> [EXERCISE REQUIREMENTS] Transcribe exactly the lines that fall between the one holding "blue lamp: 2 -> 1" and the one holding "turquoise pot: 3 -> 5", inclusive, from the entries below.

Scene edit records
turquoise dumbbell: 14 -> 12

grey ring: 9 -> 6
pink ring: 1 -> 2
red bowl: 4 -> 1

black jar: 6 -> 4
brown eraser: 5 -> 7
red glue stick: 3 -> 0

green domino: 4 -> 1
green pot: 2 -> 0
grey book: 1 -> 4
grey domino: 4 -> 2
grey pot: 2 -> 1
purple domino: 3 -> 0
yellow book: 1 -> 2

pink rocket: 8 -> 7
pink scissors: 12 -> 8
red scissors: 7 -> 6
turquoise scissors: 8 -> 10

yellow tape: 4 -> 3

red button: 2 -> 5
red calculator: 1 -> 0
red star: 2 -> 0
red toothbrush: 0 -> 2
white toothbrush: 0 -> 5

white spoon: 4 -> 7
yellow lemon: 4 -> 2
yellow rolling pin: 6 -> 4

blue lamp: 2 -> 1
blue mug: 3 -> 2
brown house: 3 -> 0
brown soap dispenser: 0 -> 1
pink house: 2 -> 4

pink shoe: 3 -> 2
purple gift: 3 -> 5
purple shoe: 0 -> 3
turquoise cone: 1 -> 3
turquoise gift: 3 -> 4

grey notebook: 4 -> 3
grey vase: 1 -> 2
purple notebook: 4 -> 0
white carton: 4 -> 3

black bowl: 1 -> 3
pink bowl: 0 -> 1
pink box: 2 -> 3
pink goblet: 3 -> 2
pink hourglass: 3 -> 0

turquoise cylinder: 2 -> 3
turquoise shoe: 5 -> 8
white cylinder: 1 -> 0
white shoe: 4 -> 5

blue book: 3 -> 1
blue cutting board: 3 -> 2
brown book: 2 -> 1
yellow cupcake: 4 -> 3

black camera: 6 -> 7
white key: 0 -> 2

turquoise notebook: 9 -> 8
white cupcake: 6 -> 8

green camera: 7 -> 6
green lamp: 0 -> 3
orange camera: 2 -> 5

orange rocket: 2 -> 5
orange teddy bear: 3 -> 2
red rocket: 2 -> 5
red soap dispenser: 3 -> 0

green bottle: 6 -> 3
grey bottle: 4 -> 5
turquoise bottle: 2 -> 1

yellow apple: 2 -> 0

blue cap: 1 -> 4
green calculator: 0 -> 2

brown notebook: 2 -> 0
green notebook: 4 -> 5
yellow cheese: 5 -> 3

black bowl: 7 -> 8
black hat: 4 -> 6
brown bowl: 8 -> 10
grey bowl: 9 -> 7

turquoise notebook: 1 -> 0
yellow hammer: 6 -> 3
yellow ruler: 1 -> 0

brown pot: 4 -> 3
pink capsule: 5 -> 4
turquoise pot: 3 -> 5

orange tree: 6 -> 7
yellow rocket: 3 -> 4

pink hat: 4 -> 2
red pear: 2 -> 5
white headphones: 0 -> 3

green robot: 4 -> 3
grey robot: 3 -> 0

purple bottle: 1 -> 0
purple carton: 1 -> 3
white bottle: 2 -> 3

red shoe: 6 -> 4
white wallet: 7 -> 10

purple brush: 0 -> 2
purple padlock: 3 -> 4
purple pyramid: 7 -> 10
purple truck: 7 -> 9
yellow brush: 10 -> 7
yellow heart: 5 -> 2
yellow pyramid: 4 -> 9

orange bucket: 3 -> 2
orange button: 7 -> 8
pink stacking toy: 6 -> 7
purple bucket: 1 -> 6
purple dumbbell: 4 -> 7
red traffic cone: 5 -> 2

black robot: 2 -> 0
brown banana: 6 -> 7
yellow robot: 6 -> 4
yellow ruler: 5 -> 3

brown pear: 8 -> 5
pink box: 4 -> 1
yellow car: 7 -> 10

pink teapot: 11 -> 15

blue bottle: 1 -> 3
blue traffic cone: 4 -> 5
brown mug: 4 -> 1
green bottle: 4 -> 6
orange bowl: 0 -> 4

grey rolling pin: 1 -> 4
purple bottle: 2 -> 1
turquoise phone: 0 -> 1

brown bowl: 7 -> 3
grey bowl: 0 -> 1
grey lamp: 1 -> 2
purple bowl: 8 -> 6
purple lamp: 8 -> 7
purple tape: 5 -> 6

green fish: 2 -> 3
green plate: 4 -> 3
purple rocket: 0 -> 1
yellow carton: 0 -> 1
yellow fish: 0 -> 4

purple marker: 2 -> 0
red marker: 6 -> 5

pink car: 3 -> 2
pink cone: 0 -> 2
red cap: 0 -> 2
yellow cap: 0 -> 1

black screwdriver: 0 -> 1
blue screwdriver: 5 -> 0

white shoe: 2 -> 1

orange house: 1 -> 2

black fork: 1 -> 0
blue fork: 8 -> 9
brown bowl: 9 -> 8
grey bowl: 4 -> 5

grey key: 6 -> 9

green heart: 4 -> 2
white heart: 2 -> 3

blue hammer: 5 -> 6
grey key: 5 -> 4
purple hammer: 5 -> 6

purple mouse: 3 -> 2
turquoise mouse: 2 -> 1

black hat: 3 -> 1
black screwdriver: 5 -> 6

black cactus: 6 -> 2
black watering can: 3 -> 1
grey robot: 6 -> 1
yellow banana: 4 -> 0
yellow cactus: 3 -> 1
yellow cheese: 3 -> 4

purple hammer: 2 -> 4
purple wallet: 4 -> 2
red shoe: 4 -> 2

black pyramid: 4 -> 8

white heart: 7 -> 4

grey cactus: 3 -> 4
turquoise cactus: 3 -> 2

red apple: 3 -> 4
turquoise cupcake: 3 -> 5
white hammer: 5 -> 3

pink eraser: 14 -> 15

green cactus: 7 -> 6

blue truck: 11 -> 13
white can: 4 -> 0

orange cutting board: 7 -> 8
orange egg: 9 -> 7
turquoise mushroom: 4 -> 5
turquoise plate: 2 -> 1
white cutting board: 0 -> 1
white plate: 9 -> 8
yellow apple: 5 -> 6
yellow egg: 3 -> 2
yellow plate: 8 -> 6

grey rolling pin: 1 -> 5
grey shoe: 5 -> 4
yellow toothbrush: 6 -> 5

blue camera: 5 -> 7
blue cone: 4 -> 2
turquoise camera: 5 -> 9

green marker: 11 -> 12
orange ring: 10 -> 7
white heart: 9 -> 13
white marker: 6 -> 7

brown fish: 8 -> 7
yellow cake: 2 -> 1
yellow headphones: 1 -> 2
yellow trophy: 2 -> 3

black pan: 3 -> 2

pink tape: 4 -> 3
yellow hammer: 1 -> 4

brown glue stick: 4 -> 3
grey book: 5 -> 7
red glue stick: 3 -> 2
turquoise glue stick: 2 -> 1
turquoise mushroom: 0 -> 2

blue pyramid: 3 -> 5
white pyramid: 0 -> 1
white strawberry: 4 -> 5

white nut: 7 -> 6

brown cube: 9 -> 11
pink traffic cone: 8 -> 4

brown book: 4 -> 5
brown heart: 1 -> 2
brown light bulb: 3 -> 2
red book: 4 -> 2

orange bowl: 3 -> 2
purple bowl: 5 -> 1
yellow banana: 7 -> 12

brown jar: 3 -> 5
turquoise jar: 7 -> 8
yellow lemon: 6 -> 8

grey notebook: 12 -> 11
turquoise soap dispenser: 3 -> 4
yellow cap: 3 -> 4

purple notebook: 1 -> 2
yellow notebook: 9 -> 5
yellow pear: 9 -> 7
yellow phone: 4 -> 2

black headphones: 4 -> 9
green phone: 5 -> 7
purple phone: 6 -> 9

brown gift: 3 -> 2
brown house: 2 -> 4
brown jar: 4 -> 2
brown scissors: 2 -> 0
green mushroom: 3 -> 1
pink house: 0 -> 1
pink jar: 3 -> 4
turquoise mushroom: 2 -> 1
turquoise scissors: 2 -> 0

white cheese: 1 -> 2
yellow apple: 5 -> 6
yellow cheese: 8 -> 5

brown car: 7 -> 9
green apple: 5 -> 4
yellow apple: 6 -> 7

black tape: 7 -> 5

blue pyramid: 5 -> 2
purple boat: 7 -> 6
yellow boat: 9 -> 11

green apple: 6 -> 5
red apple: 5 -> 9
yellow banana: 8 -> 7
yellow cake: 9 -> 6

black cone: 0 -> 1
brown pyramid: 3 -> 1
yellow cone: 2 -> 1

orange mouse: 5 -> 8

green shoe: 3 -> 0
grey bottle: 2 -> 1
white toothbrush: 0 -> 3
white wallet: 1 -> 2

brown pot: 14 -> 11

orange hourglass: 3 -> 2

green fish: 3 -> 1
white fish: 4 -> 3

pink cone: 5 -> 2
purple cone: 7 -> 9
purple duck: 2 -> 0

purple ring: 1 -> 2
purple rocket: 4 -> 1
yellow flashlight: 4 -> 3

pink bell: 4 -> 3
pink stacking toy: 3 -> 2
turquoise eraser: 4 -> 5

> [REPLY TO THE TASK]
blue lamp: 2 -> 1
blue mug: 3 -> 2
brown house: 3 -> 0
brown soap dispenser: 0 -> 1
pink house: 2 -> 4

pink shoe: 3 -> 2
purple gift: 3 -> 5
purple shoe: 0 -> 3
turquoise cone: 1 -> 3
turquoise gift: 3 -> 4

grey notebook: 4 -> 3
grey vase: 1 -> 2
purple notebook: 4 -> 0
white carton: 4 -> 3

black bowl: 1 -> 3
pink bowl: 0 -> 1
pink box: 2 -> 3
pink goblet: 3 -> 2
pink hourglass: 3 -> 0

turquoise cylinder: 2 -> 3
turquoise shoe: 5 -> 8
white cylinder: 1 -> 0
white shoe: 4 -> 5

blue book: 3 -> 1
blue cutting board: 3 -> 2
brown book: 2 -> 1
yellow cupcake: 4 -> 3

black camera: 6 -> 7
white key: 0 -> 2

turquoise notebook: 9 -> 8
white cupcake: 6 -> 8

green camera: 7 -> 6
green lamp: 0 -> 3
orange camera: 2 -> 5

orange rocket: 2 -> 5
orange teddy bear: 3 -> 2
red rocket: 2 -> 5
red soap dispenser: 3 -> 0

green bottle: 6 -> 3
grey bottle: 4 -> 5
turquoise bottle: 2 -> 1

yellow apple: 2 -> 0

blue cap: 1 -> 4
green calculator: 0 -> 2

brown notebook: 2 -> 0
green notebook: 4 -> 5
yellow cheese: 5 -> 3

black bowl: 7 -> 8
black hat: 4 -> 6
brown bowl: 8 -> 10
grey bowl: 9 -> 7

turquoise notebook: 1 -> 0
yellow hammer: 6 -> 3
yellow ruler: 1 -> 0

brown pot: 4 -> 3
pink capsule: 5 -> 4
turquoise pot: 3 -> 5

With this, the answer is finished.